To do.
The listing, minus its pictures, is to be given again exactly.

Data under study.
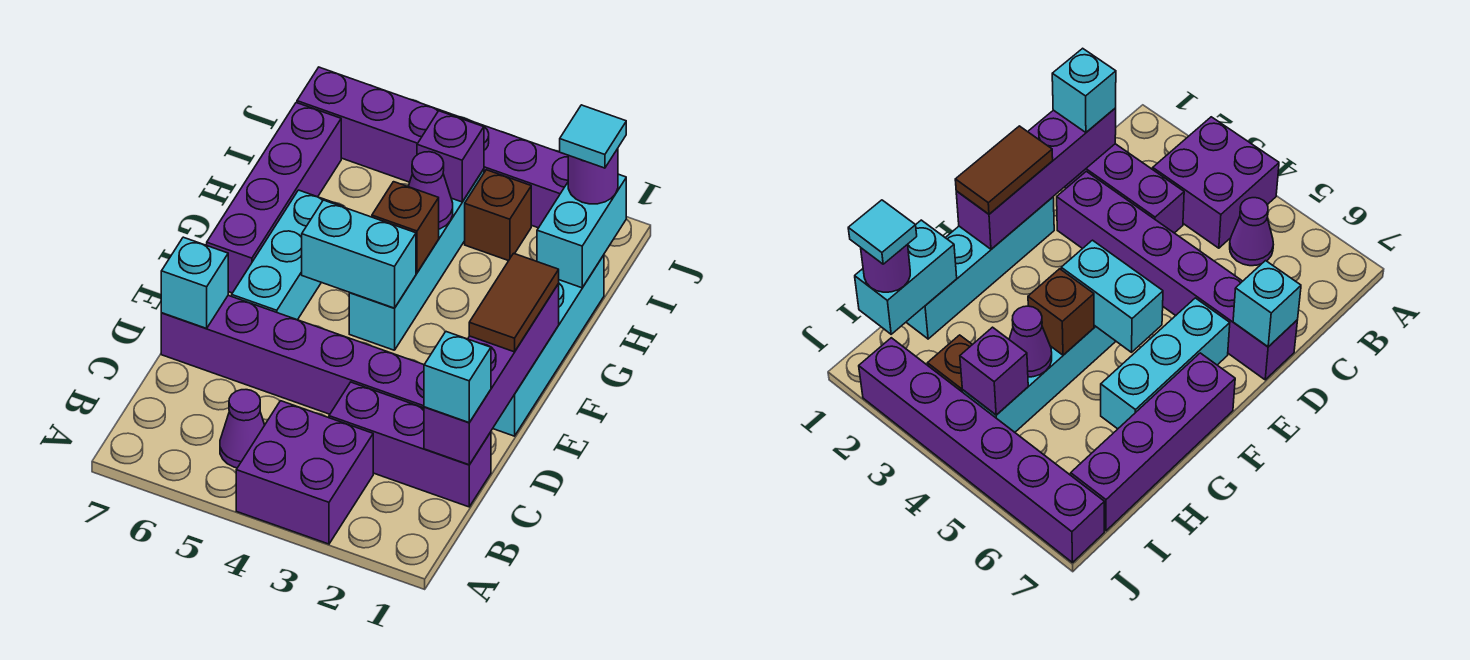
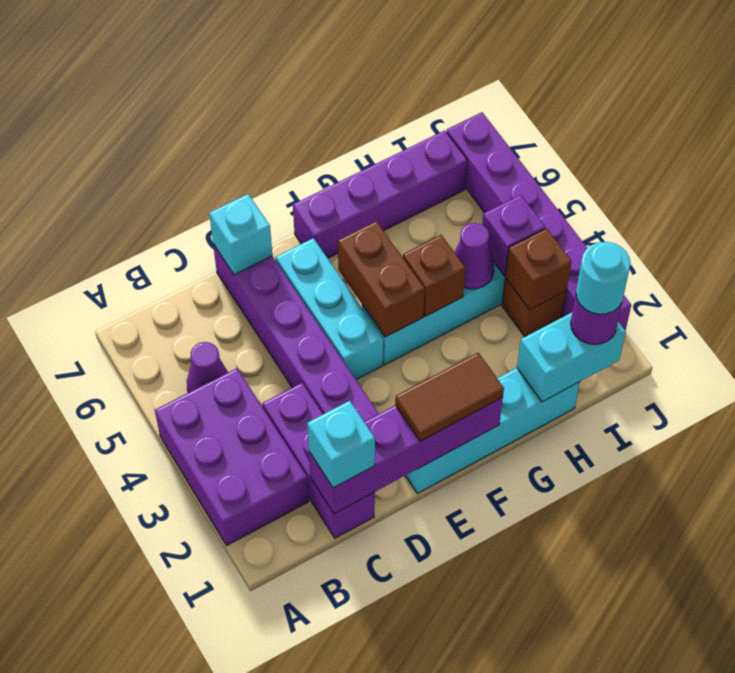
purple brick A3:B4 level 1 -> purple brick A2:B4 level 1
cyan brick E6:G6 level 1 -> cyan brick E4:E6 level 1
cyan brick F4:F5 level 2 -> brown brick F4:F5 level 2
cyan tile I1 level 4 -> cyan round brick I1 level 4
none -> brown brick I3 level 2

Output.
purple brick A3:B4 level 1 -> purple brick A2:B4 level 1
cyan brick E6:G6 level 1 -> cyan brick E4:E6 level 1
cyan brick F4:F5 level 2 -> brown brick F4:F5 level 2
cyan tile I1 level 4 -> cyan round brick I1 level 4
none -> brown brick I3 level 2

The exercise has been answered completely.